───── Recorded data
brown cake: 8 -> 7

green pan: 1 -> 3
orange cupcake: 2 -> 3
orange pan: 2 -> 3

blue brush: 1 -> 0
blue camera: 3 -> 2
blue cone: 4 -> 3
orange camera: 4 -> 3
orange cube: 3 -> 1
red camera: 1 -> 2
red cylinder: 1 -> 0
──────────
───── Recorded data
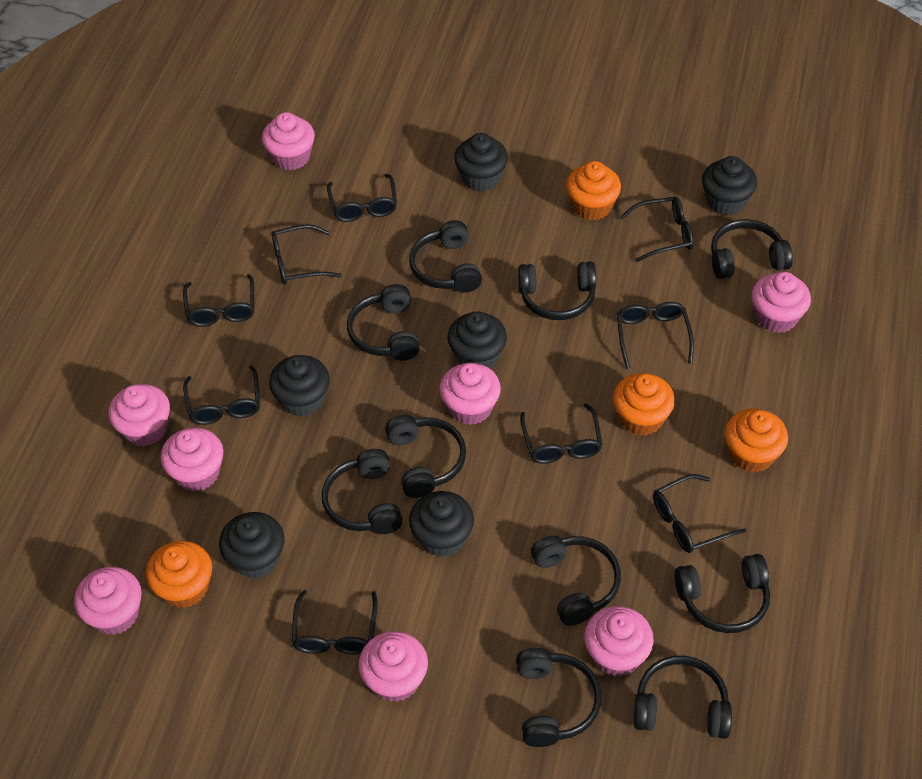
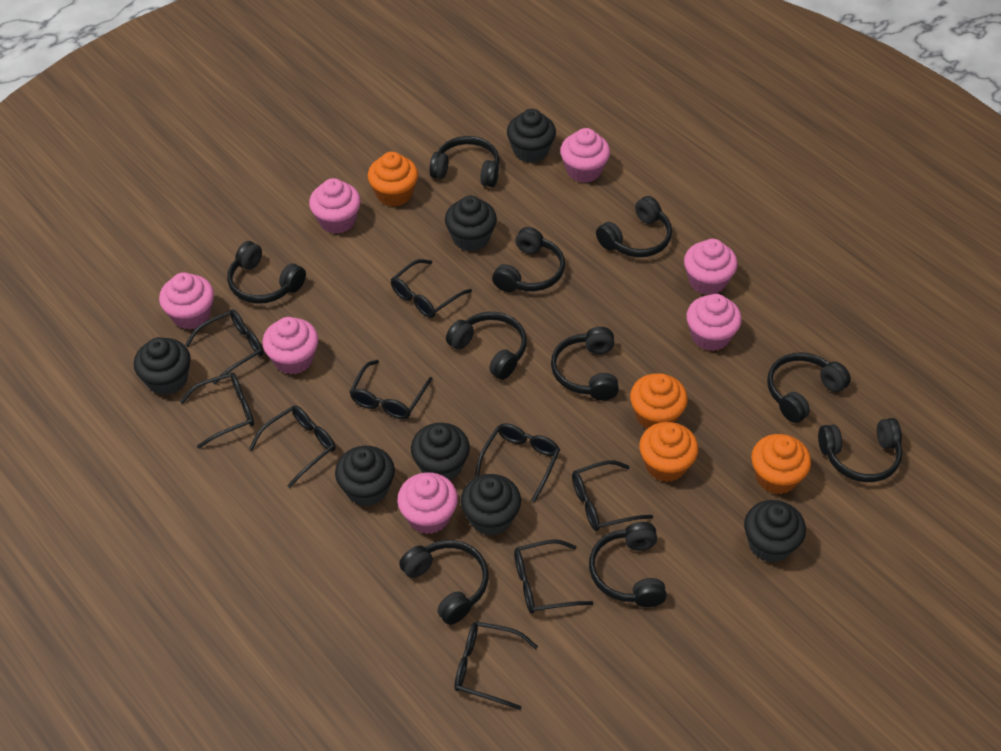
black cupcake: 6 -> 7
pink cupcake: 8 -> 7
──────────
───── Recorded data
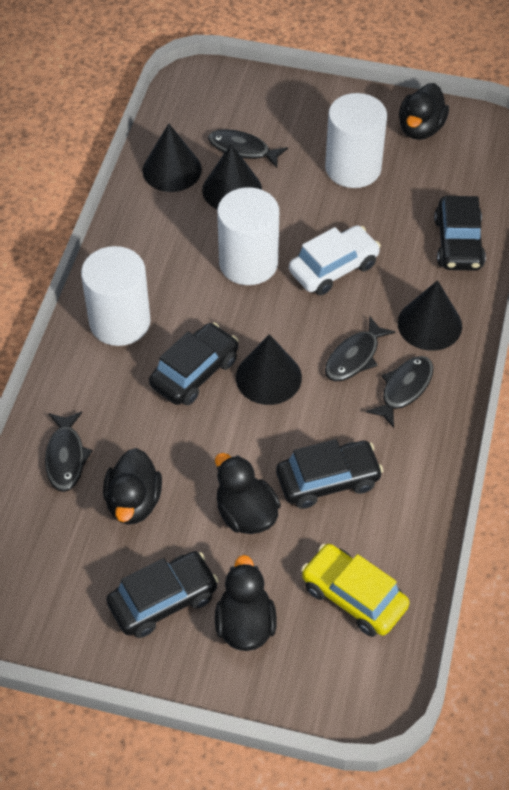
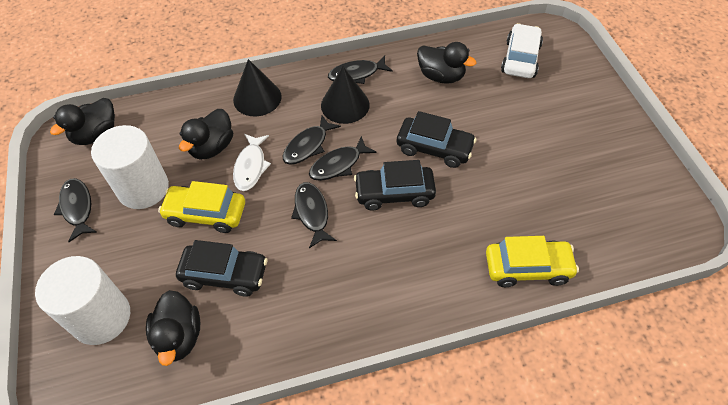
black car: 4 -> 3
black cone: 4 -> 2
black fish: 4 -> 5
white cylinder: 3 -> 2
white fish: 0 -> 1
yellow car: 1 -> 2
──────────
→ **What you need to do**: The exact lines of the material above starting at the one that contains "brown cake: 8 -> 7" and ending at the one that contains "red cylinder: 1 -> 0" are what to retype; leave out everything else.

→ **Problem solution**:
brown cake: 8 -> 7

green pan: 1 -> 3
orange cupcake: 2 -> 3
orange pan: 2 -> 3

blue brush: 1 -> 0
blue camera: 3 -> 2
blue cone: 4 -> 3
orange camera: 4 -> 3
orange cube: 3 -> 1
red camera: 1 -> 2
red cylinder: 1 -> 0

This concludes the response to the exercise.